Data entries
☆ ☆ ☆ ☆ ☆ ☆ ☆

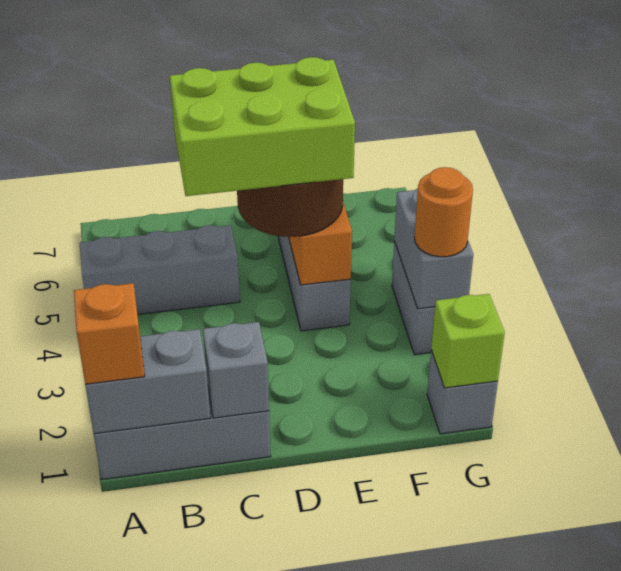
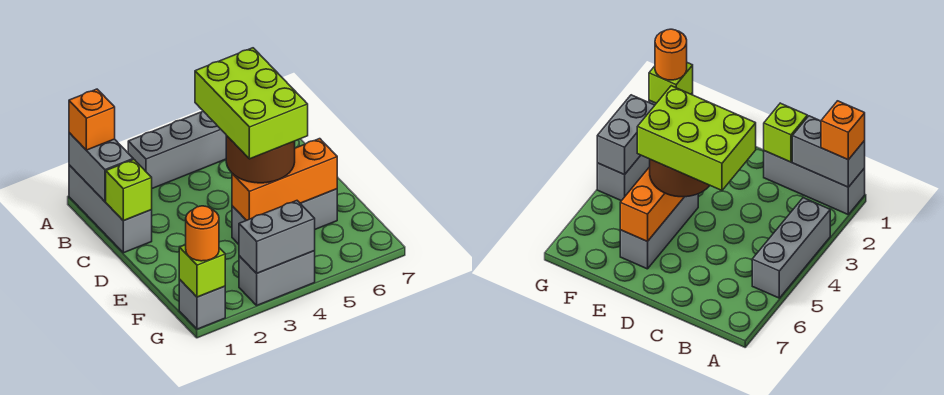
grey brick A5:C5 level 1 -> grey brick A3:A5 level 1
grey brick C1 level 2 -> lime brick C1 level 2
orange round brick G3 level 3 -> orange round brick G1 level 3

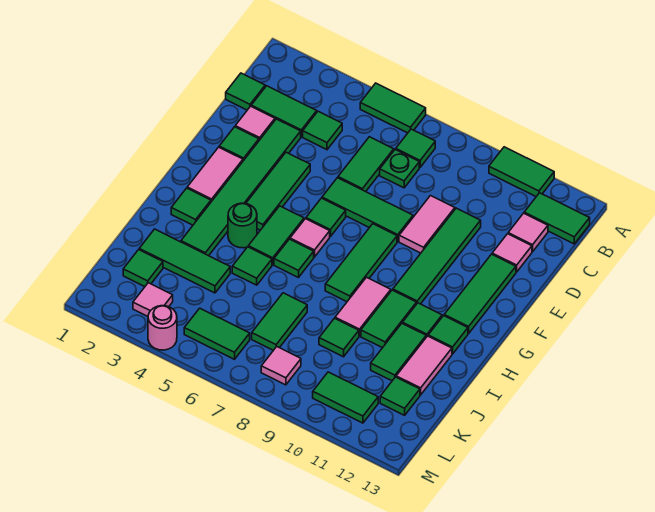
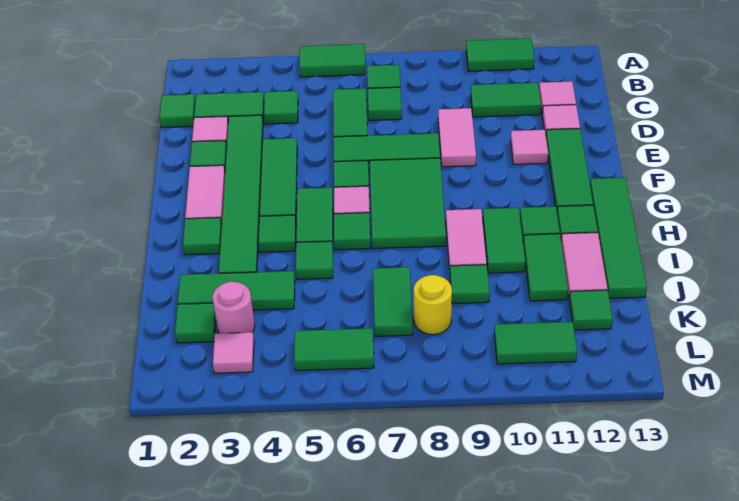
green tile B12:B13 level 1 -> green tile C10:C11 level 1
green plate C7 level 1 -> green tile C7 level 1
green tile D10:G10 level 1 -> green tile G13:J13 level 1
green tile F8:H8 level 1 -> green tile F7:H8 level 1
green round brick H4 level 1 -> green tile H4 level 1
none -> yellow round brick K8 level 1
pink tile L8 level 1 -> pink tile E11 level 1
pink round brick M4 level 1 -> pink round brick K3 level 1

☆ ☆ ☆ ☆ ☆ ☆ ☆

§ **Work request**
Note every line above where the string "brick" shows up, and copy those lines.

§ **Result**
grey brick A5:C5 level 1 -> grey brick A3:A5 level 1
grey brick C1 level 2 -> lime brick C1 level 2
orange round brick G3 level 3 -> orange round brick G1 level 3
green round brick H4 level 1 -> green tile H4 level 1
none -> yellow round brick K8 level 1
pink round brick M4 level 1 -> pink round brick K3 level 1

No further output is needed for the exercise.